# [Data]

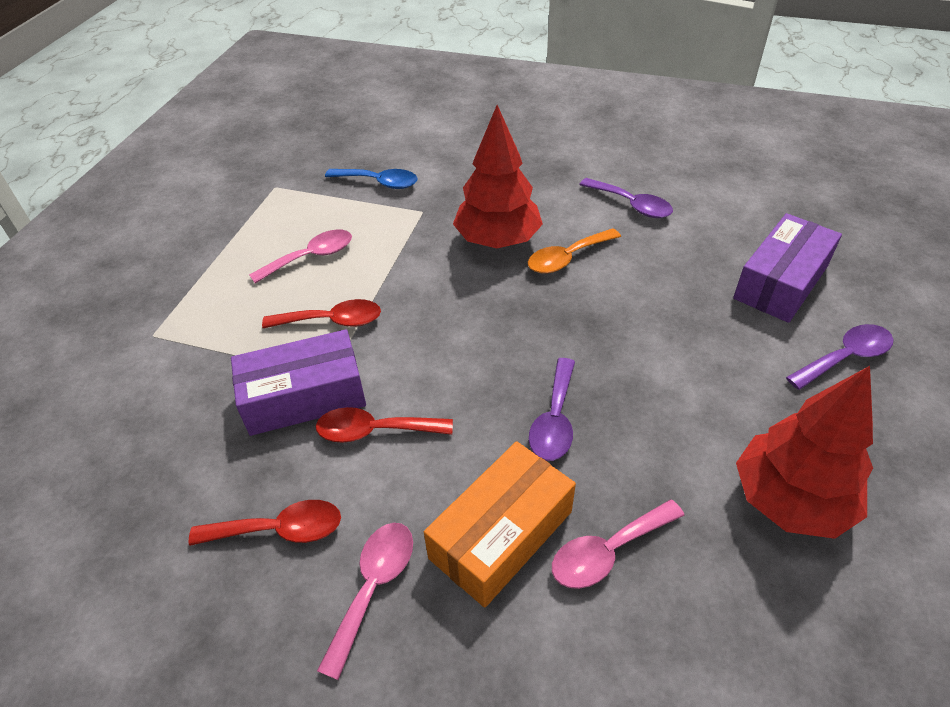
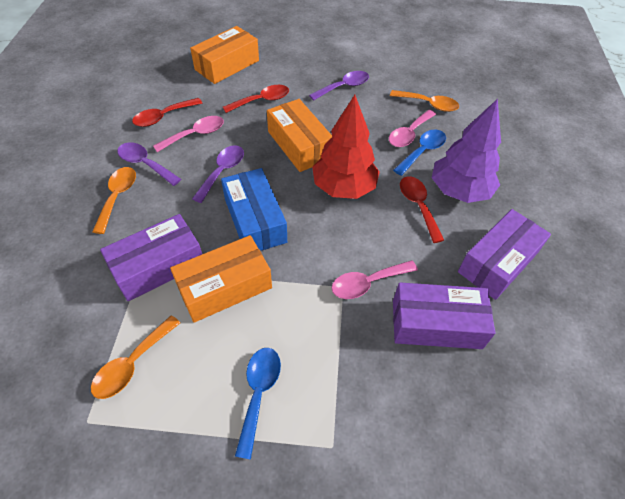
blue box: 0 -> 1
blue spoon: 1 -> 2
orange box: 1 -> 3
orange spoon: 1 -> 3
purple box: 2 -> 3
purple tree: 0 -> 1
red tree: 2 -> 1

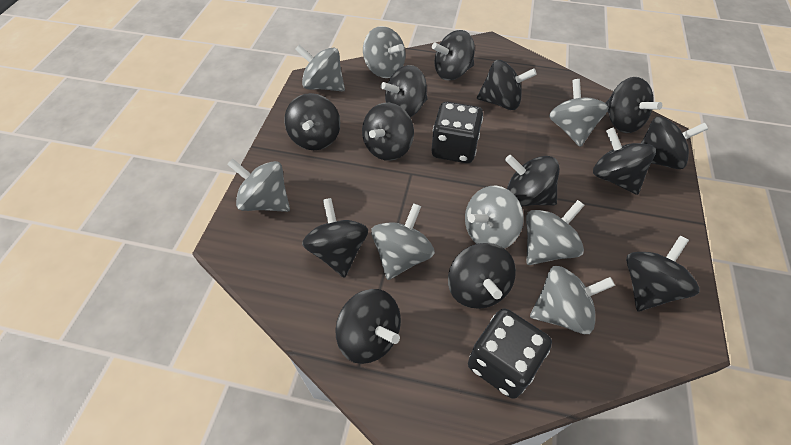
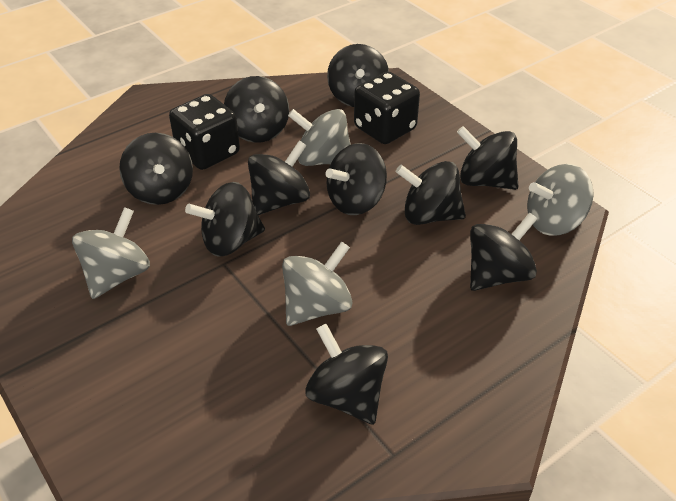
black spinning top: 13 -> 10
grey spinning top: 8 -> 4

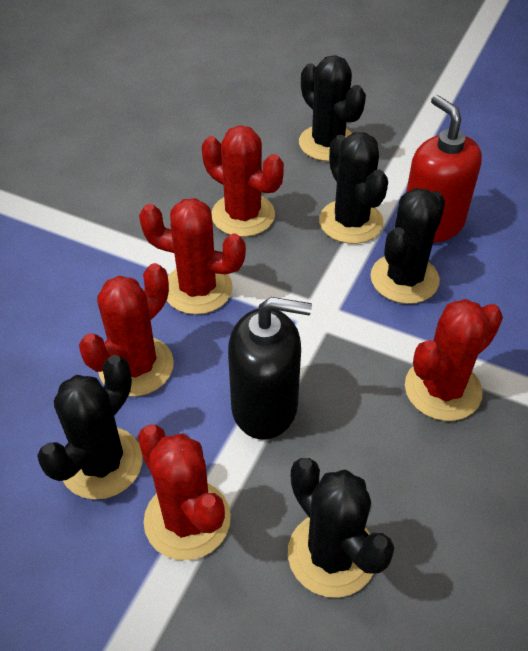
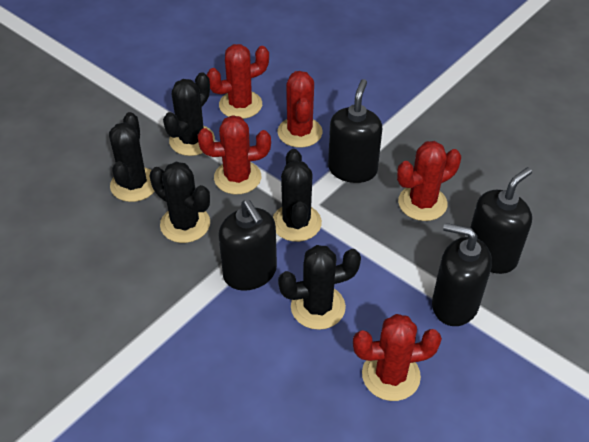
black soap dispenser: 1 -> 4
red soap dispenser: 1 -> 0

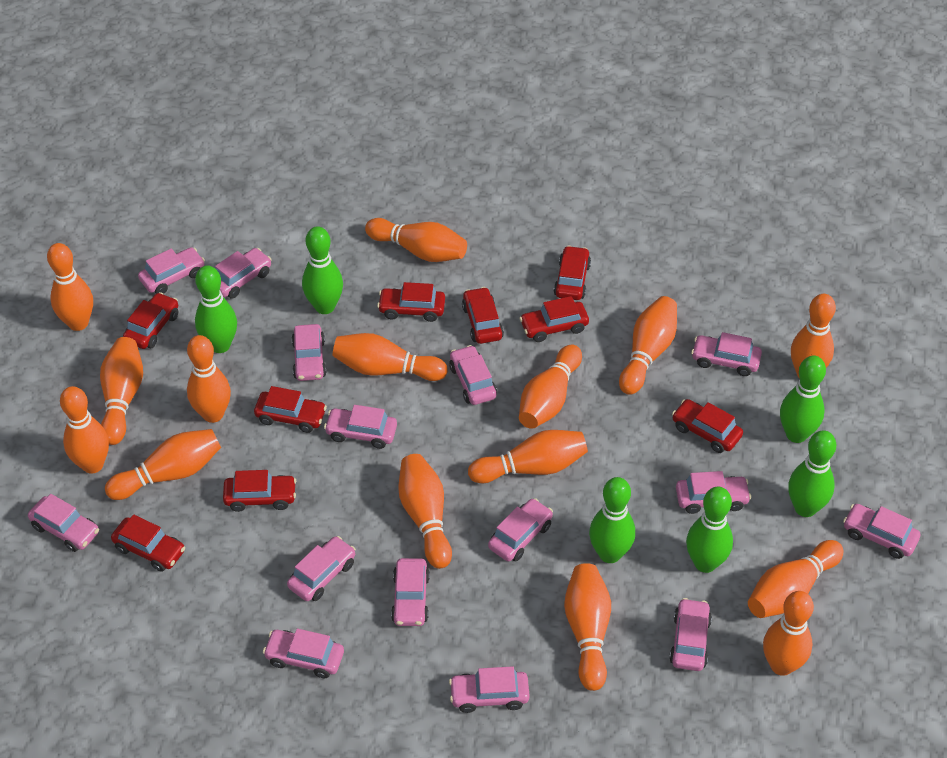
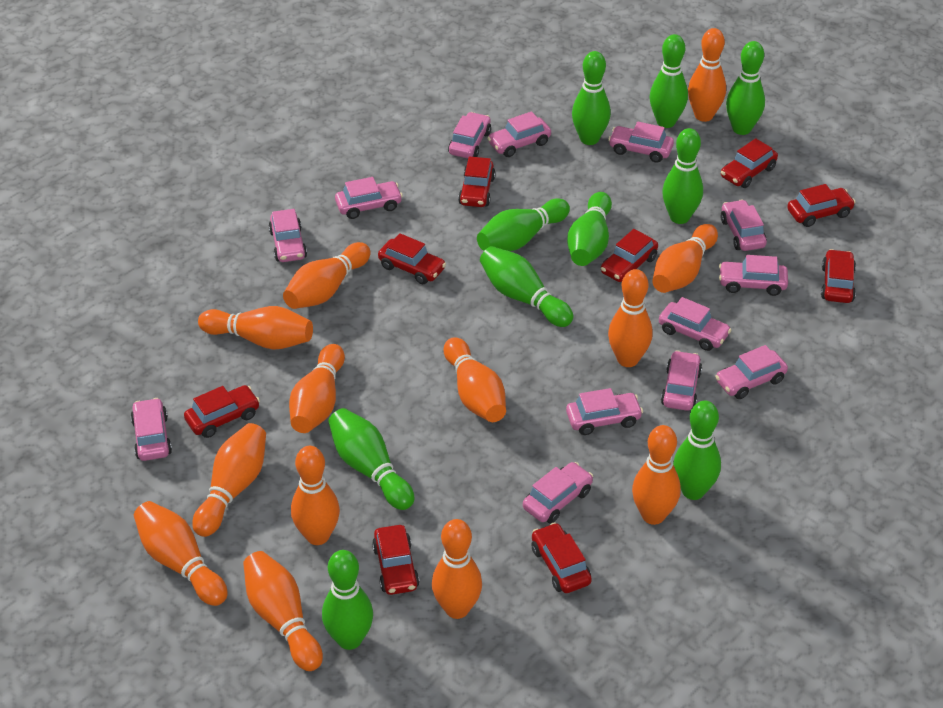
green bowling pin: 6 -> 10
orange bowling pin: 15 -> 13
pink car: 15 -> 13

# [Task instructions]
Transcribe the data exactly, minus any images.

# [Output for this task]
blue box: 0 -> 1
blue spoon: 1 -> 2
orange box: 1 -> 3
orange spoon: 1 -> 3
purple box: 2 -> 3
purple tree: 0 -> 1
red tree: 2 -> 1

black spinning top: 13 -> 10
grey spinning top: 8 -> 4

black soap dispenser: 1 -> 4
red soap dispenser: 1 -> 0

green bowling pin: 6 -> 10
orange bowling pin: 15 -> 13
pink car: 15 -> 13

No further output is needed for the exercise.